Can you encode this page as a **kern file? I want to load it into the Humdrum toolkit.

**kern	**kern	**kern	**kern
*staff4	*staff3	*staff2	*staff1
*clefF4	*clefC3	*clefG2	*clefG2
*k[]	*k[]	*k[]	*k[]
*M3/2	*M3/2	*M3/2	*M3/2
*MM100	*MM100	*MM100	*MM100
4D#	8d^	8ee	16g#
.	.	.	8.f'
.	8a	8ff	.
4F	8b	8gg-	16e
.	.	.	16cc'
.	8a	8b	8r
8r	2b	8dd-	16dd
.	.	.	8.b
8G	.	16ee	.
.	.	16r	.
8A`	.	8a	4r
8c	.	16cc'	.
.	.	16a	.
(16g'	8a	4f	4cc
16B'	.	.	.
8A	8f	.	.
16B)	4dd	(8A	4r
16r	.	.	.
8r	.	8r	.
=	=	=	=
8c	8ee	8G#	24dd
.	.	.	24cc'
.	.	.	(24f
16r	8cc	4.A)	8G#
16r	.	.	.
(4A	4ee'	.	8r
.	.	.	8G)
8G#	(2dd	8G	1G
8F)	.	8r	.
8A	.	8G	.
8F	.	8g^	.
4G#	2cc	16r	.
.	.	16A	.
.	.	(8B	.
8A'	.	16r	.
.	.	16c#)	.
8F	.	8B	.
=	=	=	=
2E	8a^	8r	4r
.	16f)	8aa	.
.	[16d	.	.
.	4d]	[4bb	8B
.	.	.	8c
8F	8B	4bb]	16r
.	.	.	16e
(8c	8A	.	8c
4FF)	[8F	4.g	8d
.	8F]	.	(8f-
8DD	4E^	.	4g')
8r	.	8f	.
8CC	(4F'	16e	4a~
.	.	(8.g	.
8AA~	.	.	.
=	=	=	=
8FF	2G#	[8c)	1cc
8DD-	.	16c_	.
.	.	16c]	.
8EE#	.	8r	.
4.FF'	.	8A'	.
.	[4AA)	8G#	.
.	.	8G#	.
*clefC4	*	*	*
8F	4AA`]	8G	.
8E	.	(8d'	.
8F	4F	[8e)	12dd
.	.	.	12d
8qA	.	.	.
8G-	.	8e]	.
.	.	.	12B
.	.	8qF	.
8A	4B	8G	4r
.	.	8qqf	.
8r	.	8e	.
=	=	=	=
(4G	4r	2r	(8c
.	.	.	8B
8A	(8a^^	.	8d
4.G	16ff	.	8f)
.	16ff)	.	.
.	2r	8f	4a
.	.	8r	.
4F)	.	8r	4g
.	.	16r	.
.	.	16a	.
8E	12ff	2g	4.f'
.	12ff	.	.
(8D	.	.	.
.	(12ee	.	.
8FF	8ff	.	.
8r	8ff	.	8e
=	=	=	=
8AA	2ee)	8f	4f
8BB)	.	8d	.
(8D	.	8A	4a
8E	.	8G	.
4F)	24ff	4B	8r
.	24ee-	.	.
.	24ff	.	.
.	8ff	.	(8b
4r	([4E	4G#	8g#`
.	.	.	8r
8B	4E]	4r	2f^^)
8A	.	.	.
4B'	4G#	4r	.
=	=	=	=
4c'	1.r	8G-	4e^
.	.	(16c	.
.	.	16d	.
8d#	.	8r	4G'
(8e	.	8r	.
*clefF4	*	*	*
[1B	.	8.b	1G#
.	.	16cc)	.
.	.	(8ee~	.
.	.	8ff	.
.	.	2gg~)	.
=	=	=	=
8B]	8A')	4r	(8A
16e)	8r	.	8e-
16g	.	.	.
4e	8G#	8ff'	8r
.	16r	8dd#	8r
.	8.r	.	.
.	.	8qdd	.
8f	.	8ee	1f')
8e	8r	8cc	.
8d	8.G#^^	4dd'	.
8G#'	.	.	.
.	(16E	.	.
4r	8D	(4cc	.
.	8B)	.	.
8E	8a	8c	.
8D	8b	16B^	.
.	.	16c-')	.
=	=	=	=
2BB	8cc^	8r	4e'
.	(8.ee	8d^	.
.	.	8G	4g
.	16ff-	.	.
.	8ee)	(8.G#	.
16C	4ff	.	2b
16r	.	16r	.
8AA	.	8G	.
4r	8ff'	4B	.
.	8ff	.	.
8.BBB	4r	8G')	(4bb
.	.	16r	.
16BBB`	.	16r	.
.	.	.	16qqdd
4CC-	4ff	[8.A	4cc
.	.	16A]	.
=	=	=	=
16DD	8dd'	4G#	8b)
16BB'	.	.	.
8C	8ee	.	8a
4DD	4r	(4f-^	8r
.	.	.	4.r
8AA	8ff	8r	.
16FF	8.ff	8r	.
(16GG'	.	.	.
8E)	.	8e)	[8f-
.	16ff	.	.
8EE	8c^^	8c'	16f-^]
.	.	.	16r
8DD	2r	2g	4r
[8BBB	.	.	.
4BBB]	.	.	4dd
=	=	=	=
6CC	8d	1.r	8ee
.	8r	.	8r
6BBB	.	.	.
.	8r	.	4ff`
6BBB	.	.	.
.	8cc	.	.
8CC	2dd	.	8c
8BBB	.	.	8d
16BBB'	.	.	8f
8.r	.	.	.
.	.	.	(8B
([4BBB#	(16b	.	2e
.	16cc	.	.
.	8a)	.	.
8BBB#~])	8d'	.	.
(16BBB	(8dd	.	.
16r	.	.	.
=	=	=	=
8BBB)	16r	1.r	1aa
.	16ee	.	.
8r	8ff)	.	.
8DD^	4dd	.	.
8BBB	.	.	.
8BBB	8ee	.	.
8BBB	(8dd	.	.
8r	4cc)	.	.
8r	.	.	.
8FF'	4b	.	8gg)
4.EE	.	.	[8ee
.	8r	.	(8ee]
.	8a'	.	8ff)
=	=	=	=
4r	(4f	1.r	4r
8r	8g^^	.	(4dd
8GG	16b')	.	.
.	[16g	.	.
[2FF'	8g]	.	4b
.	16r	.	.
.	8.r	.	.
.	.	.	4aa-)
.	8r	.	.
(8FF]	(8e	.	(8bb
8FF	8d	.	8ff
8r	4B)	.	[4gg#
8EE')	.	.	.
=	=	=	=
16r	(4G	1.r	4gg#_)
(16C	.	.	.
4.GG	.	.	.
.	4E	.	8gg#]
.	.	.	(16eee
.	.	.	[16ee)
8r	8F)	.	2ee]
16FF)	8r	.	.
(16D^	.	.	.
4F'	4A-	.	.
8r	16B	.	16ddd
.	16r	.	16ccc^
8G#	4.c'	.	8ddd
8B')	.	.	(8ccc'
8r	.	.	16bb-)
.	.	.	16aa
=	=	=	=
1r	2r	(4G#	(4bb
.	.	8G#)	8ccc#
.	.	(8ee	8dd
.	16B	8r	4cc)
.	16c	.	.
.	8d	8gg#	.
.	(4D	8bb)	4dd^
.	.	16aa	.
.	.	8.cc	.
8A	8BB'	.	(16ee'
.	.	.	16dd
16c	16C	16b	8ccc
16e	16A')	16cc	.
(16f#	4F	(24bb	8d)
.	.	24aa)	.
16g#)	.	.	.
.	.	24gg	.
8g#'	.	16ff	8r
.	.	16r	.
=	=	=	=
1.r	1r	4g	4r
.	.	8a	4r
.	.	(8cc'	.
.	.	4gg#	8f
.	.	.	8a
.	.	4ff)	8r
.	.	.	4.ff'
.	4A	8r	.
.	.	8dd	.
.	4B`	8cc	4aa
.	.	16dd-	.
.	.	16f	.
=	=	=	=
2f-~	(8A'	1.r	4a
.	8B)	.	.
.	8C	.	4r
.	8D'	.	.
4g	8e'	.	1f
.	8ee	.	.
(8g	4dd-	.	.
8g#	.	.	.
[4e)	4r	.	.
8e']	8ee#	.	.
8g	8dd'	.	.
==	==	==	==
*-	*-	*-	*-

==================================================

- _What needs to be done_
Pull out every line in the data above that contains the string "kern", and list them in the order they appear.

- _Reply_
Can you encode this page as a **kern file? I want to load it into the Humdrum toolkit.
**kern	**kern	**kern	**kern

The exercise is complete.